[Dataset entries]
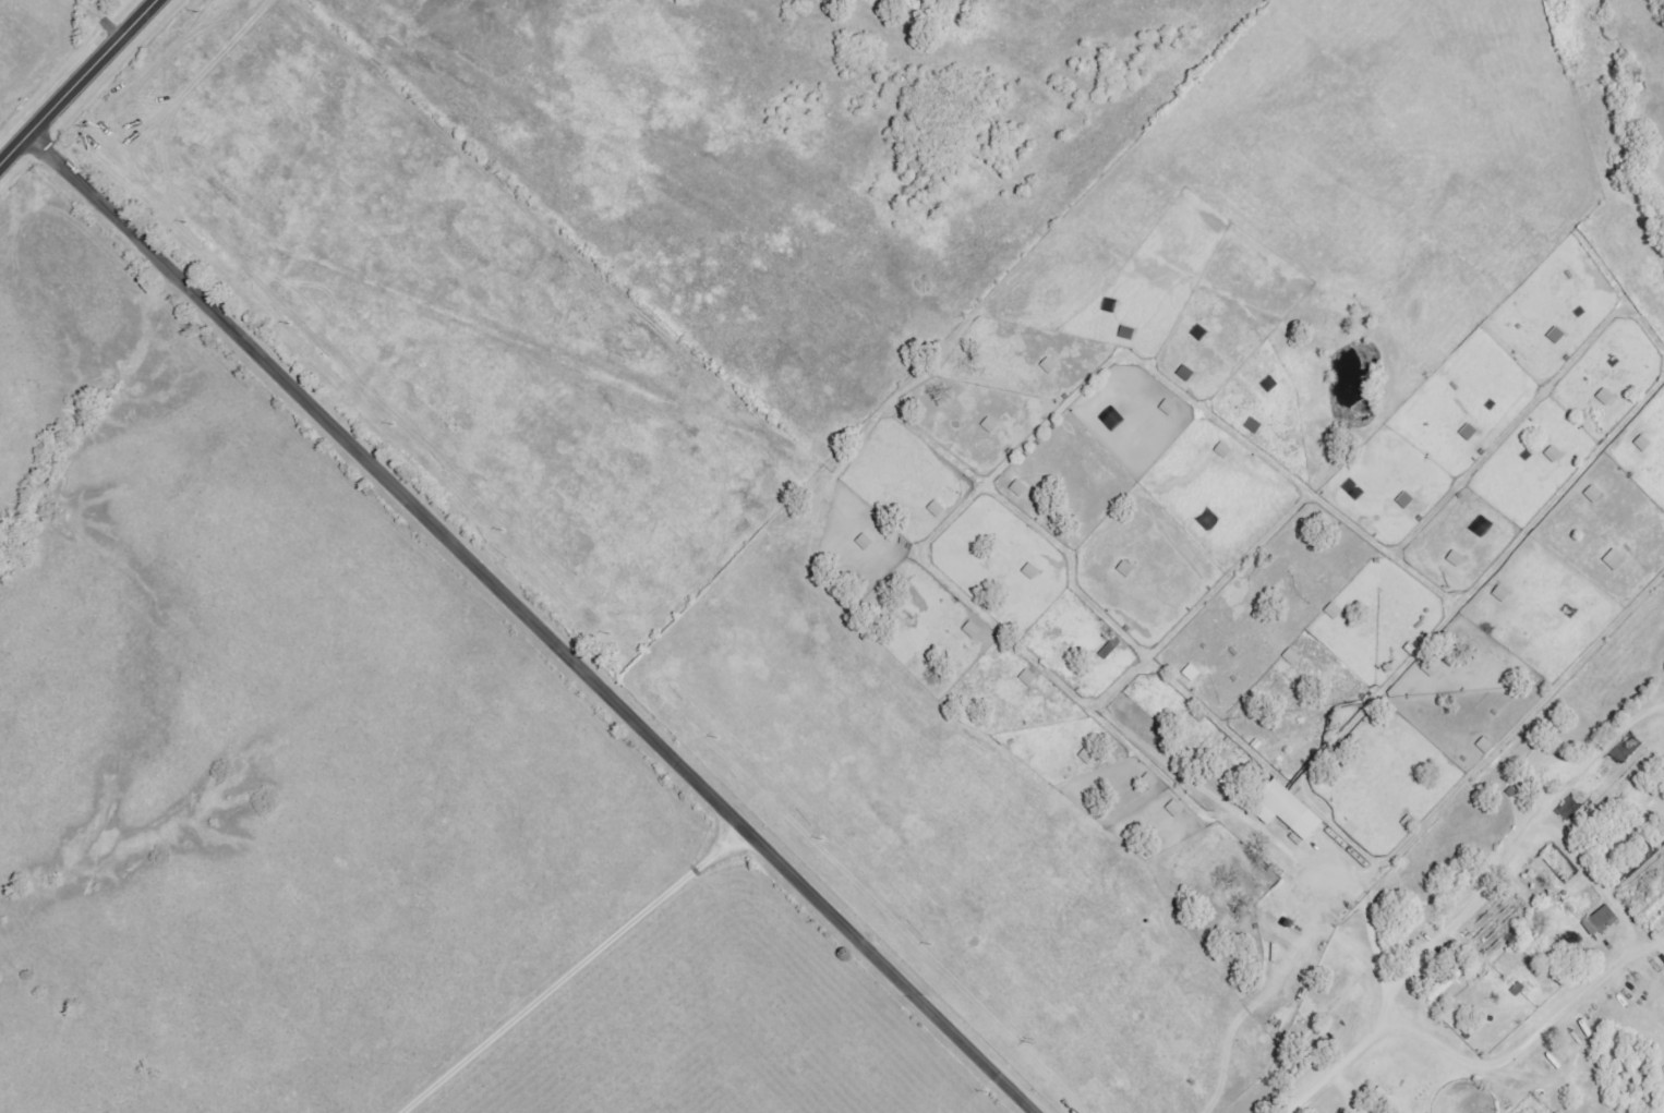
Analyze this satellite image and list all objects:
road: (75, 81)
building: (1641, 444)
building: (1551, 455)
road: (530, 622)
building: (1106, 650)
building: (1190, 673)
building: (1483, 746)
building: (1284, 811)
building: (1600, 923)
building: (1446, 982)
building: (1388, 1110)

**DESCRIPTION OF THE TASK**
An exact, image-free transcription of all the records above is needed.

**RESPONSE FOR THIS EXERCISE**
Analyze this satellite image and list all objects:
road: (75, 81)
building: (1641, 444)
building: (1551, 455)
road: (530, 622)
building: (1106, 650)
building: (1190, 673)
building: (1483, 746)
building: (1284, 811)
building: (1600, 923)
building: (1446, 982)
building: (1388, 1110)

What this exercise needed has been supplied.